Your instructions = What is needed is every line from the one holding "black pawn 186, 122" to the last line of the data below, printed exactly and without pictures.

____ Supplied information

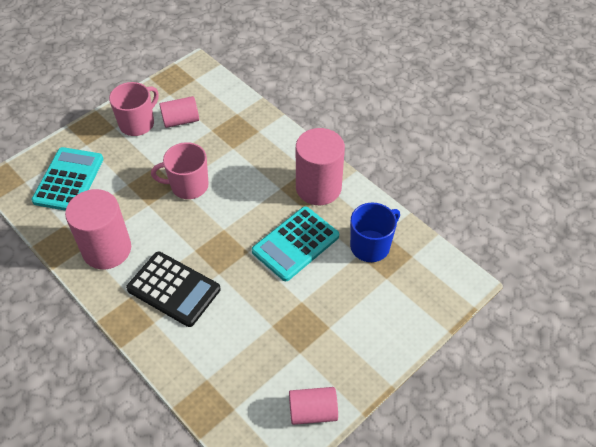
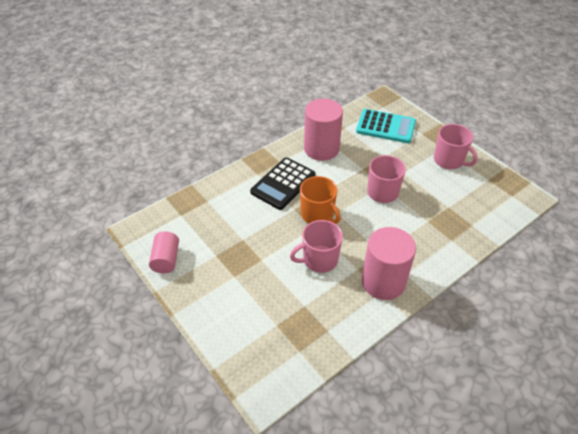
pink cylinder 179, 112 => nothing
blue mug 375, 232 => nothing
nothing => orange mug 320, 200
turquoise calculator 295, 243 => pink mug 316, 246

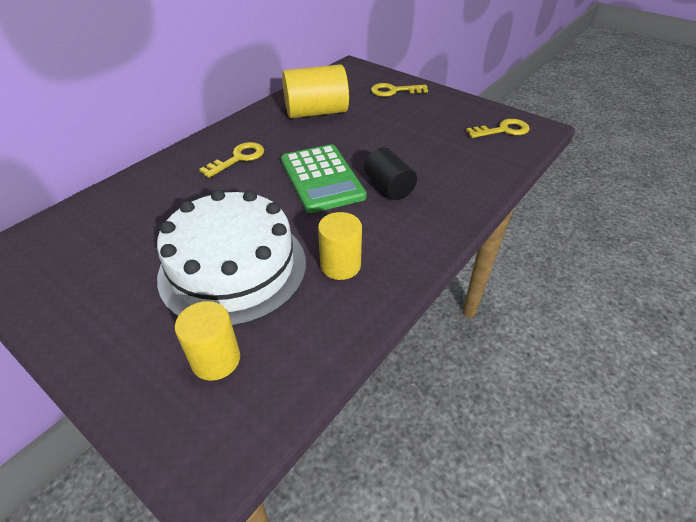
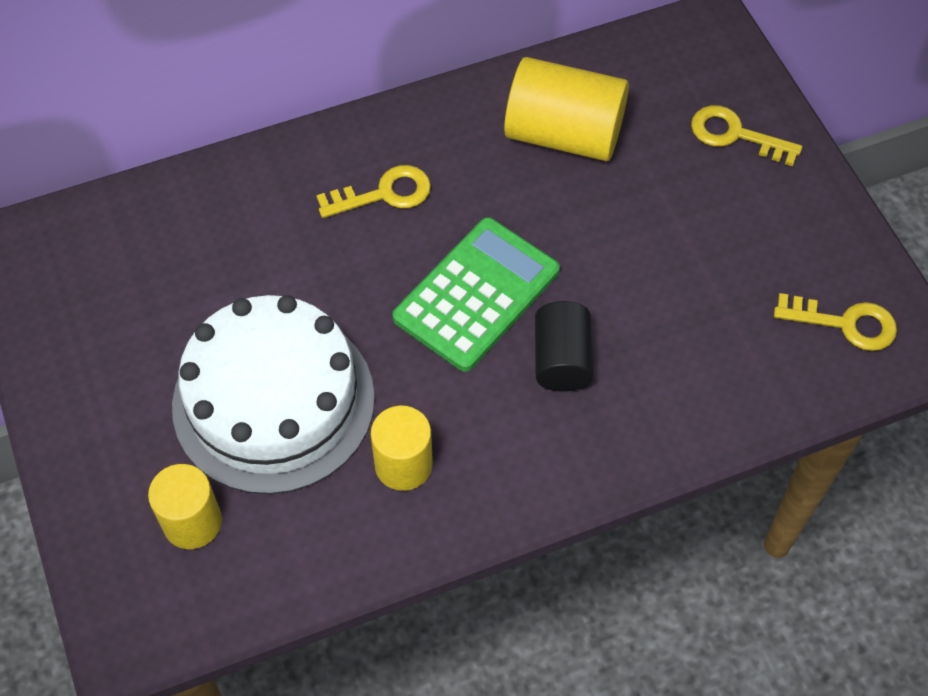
green calculator 324, 178 => green calculator 476, 294, 150 degrees counterclockwise

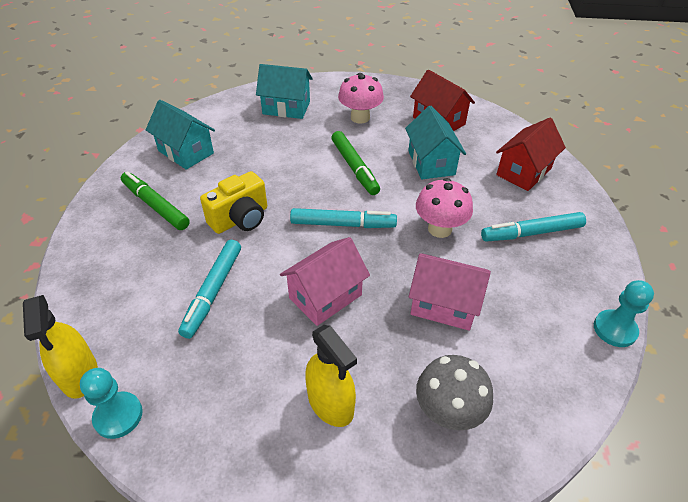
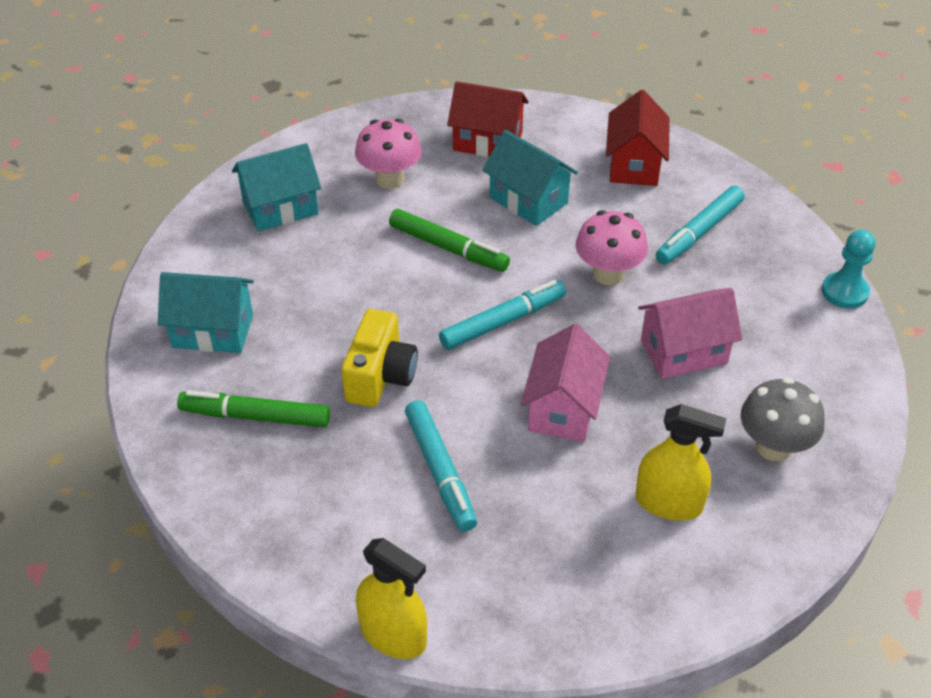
turquoise pawn 111, 403 => nothing

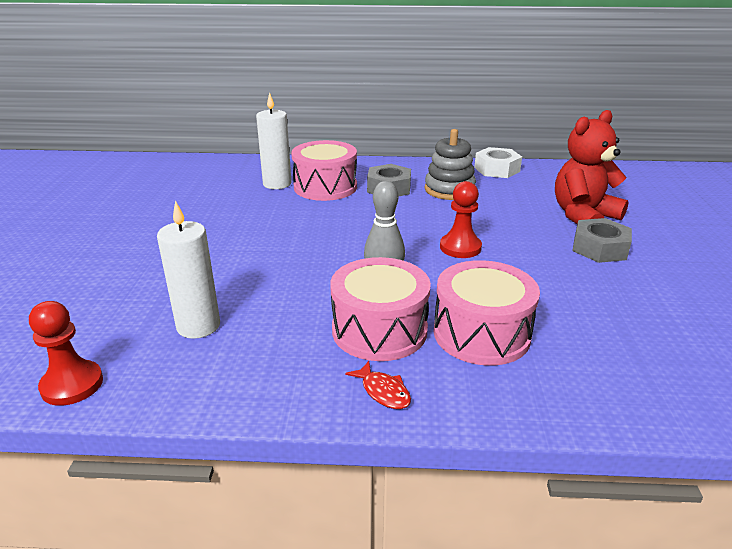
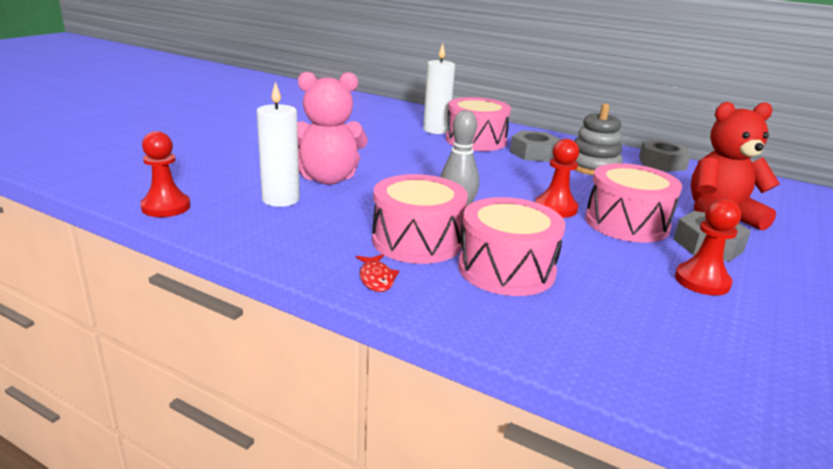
nothing => pink teddy bear 332, 128
nothing => pink drum 633, 203
nothing => red pawn 708, 247
white nut 498, 162 => grey nut 665, 156

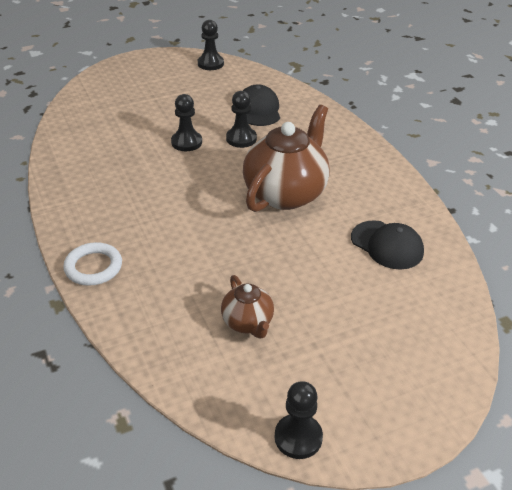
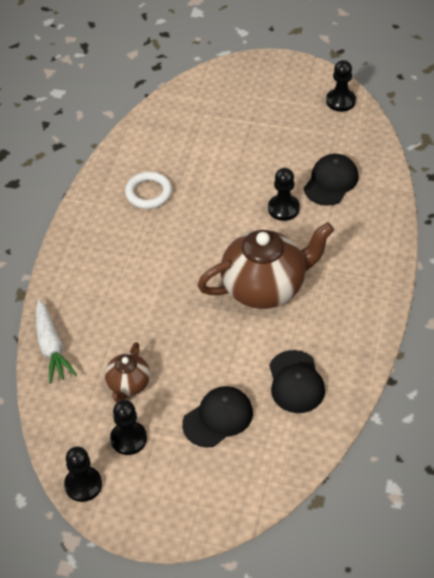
nothing => white carrot 56, 341
nothing => black cap 217, 417
white ring 92, 264 => white ring 148, 190, moved
black pawn 186, 122 => black pawn 128, 427, moved

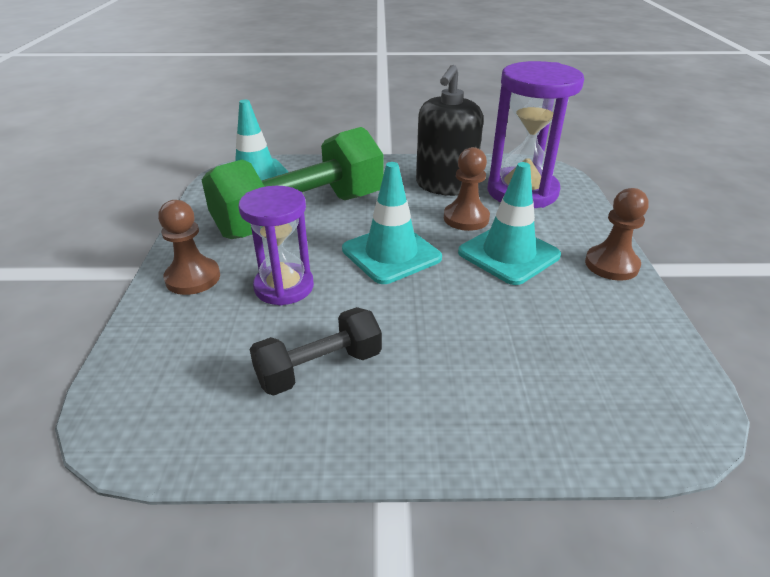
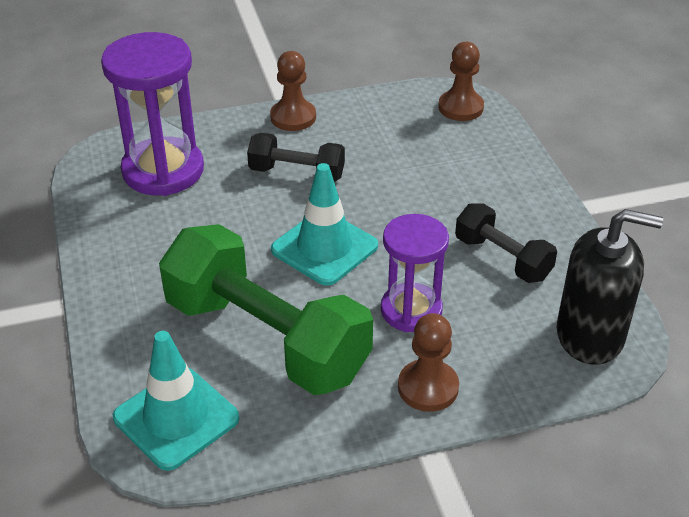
black soap dispenser 450, 130 => black soap dispenser 610, 287, moved
brown pawn 467, 189 => brown pawn 461, 81, moved
turquoise traffic cone 509, 223 => black dumbbell 296, 157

________

Task answer =
black pawn 186, 122 => black pawn 128, 427, moved

black soap dispenser 450, 130 => black soap dispenser 610, 287, moved
brown pawn 467, 189 => brown pawn 461, 81, moved
turquoise traffic cone 509, 223 => black dumbbell 296, 157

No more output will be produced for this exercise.